Instructions to follow:
Return exactly the lines of the records below, starting at the line that contains "red bell: 9 -> 8" and ending at the line that contains "purple star: 2 -> 6", with both of those lines kept.

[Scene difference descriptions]
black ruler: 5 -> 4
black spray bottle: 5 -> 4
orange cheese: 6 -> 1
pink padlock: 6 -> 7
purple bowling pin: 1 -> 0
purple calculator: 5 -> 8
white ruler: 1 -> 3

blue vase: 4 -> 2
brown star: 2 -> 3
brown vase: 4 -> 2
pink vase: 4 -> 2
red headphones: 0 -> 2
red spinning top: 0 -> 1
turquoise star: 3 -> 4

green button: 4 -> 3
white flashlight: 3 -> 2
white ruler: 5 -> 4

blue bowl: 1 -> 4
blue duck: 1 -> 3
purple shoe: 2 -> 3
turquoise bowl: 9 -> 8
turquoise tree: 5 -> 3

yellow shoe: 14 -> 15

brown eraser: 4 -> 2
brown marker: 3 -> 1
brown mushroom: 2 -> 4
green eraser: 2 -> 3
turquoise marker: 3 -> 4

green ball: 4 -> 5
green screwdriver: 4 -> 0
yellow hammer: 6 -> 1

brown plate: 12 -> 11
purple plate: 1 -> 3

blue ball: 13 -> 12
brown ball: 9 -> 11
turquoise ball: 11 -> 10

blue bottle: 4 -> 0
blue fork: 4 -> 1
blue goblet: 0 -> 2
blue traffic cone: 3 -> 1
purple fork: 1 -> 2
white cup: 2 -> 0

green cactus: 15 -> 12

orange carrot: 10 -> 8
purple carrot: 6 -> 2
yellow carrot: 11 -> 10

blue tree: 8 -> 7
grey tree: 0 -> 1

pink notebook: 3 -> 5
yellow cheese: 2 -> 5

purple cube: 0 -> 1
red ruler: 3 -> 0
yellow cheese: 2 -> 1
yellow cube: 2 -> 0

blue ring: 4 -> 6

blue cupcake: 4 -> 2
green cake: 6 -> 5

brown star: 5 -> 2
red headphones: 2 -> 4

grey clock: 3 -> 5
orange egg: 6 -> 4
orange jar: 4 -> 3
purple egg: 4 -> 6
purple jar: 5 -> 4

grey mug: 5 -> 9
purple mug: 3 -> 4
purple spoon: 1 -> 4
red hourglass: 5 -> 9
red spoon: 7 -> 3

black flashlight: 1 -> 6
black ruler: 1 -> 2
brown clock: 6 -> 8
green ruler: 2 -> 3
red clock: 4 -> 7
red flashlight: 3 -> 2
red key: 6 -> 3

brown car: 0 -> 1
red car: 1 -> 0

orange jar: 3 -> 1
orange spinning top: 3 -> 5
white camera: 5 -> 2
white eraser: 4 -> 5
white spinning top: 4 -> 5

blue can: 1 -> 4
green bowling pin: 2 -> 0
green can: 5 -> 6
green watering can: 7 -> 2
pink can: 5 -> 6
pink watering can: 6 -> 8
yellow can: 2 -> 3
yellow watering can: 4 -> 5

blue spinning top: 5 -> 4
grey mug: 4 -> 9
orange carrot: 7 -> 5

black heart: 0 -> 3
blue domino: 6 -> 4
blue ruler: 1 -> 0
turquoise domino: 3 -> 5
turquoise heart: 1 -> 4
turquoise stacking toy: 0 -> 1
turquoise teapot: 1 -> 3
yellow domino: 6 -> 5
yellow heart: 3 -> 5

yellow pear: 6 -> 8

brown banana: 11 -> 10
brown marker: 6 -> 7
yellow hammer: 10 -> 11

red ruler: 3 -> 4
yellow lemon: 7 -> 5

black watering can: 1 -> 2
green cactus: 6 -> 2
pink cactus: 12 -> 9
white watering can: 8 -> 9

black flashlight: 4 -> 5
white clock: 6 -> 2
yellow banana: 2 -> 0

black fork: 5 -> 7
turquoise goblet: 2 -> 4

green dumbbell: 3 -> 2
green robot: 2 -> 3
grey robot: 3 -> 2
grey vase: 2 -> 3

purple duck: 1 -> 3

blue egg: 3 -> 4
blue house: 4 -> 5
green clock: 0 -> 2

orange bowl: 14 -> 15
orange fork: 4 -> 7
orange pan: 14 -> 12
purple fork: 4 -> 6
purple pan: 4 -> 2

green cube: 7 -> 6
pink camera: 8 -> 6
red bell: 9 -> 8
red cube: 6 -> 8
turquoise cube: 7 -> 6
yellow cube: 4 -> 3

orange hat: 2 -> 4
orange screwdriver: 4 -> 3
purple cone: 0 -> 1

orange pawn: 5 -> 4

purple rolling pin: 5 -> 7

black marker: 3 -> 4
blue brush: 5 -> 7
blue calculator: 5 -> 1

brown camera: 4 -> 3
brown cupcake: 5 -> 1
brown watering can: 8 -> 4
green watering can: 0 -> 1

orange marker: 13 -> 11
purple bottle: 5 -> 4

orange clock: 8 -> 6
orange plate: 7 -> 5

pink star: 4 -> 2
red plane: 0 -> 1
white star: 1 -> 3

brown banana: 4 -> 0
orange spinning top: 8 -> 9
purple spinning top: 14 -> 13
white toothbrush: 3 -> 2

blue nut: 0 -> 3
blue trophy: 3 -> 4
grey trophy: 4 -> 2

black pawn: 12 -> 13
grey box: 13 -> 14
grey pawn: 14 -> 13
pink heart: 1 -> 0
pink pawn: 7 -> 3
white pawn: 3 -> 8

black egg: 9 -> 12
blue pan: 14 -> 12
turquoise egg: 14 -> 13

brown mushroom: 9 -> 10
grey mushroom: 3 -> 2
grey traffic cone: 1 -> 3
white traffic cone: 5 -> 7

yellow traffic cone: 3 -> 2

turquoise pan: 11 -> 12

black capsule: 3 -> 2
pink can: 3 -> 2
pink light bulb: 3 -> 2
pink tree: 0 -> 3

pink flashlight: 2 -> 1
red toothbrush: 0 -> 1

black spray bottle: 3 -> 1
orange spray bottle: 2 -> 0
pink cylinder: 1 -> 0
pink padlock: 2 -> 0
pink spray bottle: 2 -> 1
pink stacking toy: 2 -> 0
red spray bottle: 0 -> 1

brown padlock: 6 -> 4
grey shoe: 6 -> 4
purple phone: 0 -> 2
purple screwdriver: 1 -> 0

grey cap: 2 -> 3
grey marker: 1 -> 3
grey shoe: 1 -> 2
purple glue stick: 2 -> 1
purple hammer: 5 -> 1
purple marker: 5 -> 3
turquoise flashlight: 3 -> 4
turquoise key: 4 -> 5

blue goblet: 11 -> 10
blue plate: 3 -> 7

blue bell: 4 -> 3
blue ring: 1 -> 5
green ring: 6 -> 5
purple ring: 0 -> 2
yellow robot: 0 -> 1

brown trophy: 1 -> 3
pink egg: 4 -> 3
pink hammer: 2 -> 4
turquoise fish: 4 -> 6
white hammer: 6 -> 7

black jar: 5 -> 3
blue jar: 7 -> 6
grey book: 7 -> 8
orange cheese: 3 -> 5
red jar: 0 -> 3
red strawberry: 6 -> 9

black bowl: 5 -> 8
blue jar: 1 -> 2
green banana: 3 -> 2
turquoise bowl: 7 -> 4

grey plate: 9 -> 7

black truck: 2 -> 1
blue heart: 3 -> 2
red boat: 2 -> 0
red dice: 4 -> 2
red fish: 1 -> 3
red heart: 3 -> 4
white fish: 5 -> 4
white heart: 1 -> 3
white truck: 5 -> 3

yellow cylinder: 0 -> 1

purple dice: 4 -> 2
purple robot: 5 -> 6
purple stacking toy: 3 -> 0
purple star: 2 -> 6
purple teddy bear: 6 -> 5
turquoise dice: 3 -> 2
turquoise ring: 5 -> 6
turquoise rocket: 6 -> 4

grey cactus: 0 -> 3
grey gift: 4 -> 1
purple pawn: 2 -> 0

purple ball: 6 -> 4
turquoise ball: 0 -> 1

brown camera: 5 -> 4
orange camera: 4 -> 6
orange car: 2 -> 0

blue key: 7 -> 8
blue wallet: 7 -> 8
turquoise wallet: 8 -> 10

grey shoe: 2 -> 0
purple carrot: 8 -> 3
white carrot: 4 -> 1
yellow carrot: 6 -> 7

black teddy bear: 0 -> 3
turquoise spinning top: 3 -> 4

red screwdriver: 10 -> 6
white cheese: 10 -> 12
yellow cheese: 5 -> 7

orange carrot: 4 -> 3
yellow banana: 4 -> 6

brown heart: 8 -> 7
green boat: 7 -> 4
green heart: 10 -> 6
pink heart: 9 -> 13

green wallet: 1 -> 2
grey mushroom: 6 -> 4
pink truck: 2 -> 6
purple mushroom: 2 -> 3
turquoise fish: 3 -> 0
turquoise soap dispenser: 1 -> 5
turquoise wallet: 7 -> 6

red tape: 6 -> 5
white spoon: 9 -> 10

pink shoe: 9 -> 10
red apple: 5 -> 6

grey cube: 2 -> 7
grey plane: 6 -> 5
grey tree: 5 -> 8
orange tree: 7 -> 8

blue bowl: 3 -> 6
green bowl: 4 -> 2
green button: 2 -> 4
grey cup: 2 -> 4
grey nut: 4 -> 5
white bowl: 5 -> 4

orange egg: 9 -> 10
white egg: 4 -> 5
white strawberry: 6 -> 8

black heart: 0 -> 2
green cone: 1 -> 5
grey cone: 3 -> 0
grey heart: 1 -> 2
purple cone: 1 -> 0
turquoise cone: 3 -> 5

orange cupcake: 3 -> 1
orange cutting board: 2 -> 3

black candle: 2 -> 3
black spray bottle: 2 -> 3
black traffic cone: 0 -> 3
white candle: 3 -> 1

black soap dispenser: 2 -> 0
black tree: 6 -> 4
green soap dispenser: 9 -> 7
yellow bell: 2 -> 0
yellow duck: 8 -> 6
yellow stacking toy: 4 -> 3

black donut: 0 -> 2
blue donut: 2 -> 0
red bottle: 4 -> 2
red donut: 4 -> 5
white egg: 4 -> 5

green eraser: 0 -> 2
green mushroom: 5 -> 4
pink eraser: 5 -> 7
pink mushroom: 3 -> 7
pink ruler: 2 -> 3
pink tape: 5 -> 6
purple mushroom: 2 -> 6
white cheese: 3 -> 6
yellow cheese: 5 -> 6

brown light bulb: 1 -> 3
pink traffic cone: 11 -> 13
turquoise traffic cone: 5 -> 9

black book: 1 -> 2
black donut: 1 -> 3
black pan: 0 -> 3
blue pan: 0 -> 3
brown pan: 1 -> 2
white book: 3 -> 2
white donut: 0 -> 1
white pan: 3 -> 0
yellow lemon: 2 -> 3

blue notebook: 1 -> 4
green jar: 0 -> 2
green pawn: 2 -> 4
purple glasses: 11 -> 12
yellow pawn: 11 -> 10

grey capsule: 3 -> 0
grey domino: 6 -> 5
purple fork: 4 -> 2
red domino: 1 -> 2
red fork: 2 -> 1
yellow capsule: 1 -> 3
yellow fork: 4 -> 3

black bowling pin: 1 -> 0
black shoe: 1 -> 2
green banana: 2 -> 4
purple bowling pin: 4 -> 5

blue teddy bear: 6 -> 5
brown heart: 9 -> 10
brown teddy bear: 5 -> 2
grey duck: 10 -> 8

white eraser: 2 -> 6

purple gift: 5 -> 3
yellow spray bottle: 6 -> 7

Solution for this task:
red bell: 9 -> 8
red cube: 6 -> 8
turquoise cube: 7 -> 6
yellow cube: 4 -> 3

orange hat: 2 -> 4
orange screwdriver: 4 -> 3
purple cone: 0 -> 1

orange pawn: 5 -> 4

purple rolling pin: 5 -> 7

black marker: 3 -> 4
blue brush: 5 -> 7
blue calculator: 5 -> 1

brown camera: 4 -> 3
brown cupcake: 5 -> 1
brown watering can: 8 -> 4
green watering can: 0 -> 1

orange marker: 13 -> 11
purple bottle: 5 -> 4

orange clock: 8 -> 6
orange plate: 7 -> 5

pink star: 4 -> 2
red plane: 0 -> 1
white star: 1 -> 3

brown banana: 4 -> 0
orange spinning top: 8 -> 9
purple spinning top: 14 -> 13
white toothbrush: 3 -> 2

blue nut: 0 -> 3
blue trophy: 3 -> 4
grey trophy: 4 -> 2

black pawn: 12 -> 13
grey box: 13 -> 14
grey pawn: 14 -> 13
pink heart: 1 -> 0
pink pawn: 7 -> 3
white pawn: 3 -> 8

black egg: 9 -> 12
blue pan: 14 -> 12
turquoise egg: 14 -> 13

brown mushroom: 9 -> 10
grey mushroom: 3 -> 2
grey traffic cone: 1 -> 3
white traffic cone: 5 -> 7

yellow traffic cone: 3 -> 2

turquoise pan: 11 -> 12

black capsule: 3 -> 2
pink can: 3 -> 2
pink light bulb: 3 -> 2
pink tree: 0 -> 3

pink flashlight: 2 -> 1
red toothbrush: 0 -> 1

black spray bottle: 3 -> 1
orange spray bottle: 2 -> 0
pink cylinder: 1 -> 0
pink padlock: 2 -> 0
pink spray bottle: 2 -> 1
pink stacking toy: 2 -> 0
red spray bottle: 0 -> 1

brown padlock: 6 -> 4
grey shoe: 6 -> 4
purple phone: 0 -> 2
purple screwdriver: 1 -> 0

grey cap: 2 -> 3
grey marker: 1 -> 3
grey shoe: 1 -> 2
purple glue stick: 2 -> 1
purple hammer: 5 -> 1
purple marker: 5 -> 3
turquoise flashlight: 3 -> 4
turquoise key: 4 -> 5

blue goblet: 11 -> 10
blue plate: 3 -> 7

blue bell: 4 -> 3
blue ring: 1 -> 5
green ring: 6 -> 5
purple ring: 0 -> 2
yellow robot: 0 -> 1

brown trophy: 1 -> 3
pink egg: 4 -> 3
pink hammer: 2 -> 4
turquoise fish: 4 -> 6
white hammer: 6 -> 7

black jar: 5 -> 3
blue jar: 7 -> 6
grey book: 7 -> 8
orange cheese: 3 -> 5
red jar: 0 -> 3
red strawberry: 6 -> 9

black bowl: 5 -> 8
blue jar: 1 -> 2
green banana: 3 -> 2
turquoise bowl: 7 -> 4

grey plate: 9 -> 7

black truck: 2 -> 1
blue heart: 3 -> 2
red boat: 2 -> 0
red dice: 4 -> 2
red fish: 1 -> 3
red heart: 3 -> 4
white fish: 5 -> 4
white heart: 1 -> 3
white truck: 5 -> 3

yellow cylinder: 0 -> 1

purple dice: 4 -> 2
purple robot: 5 -> 6
purple stacking toy: 3 -> 0
purple star: 2 -> 6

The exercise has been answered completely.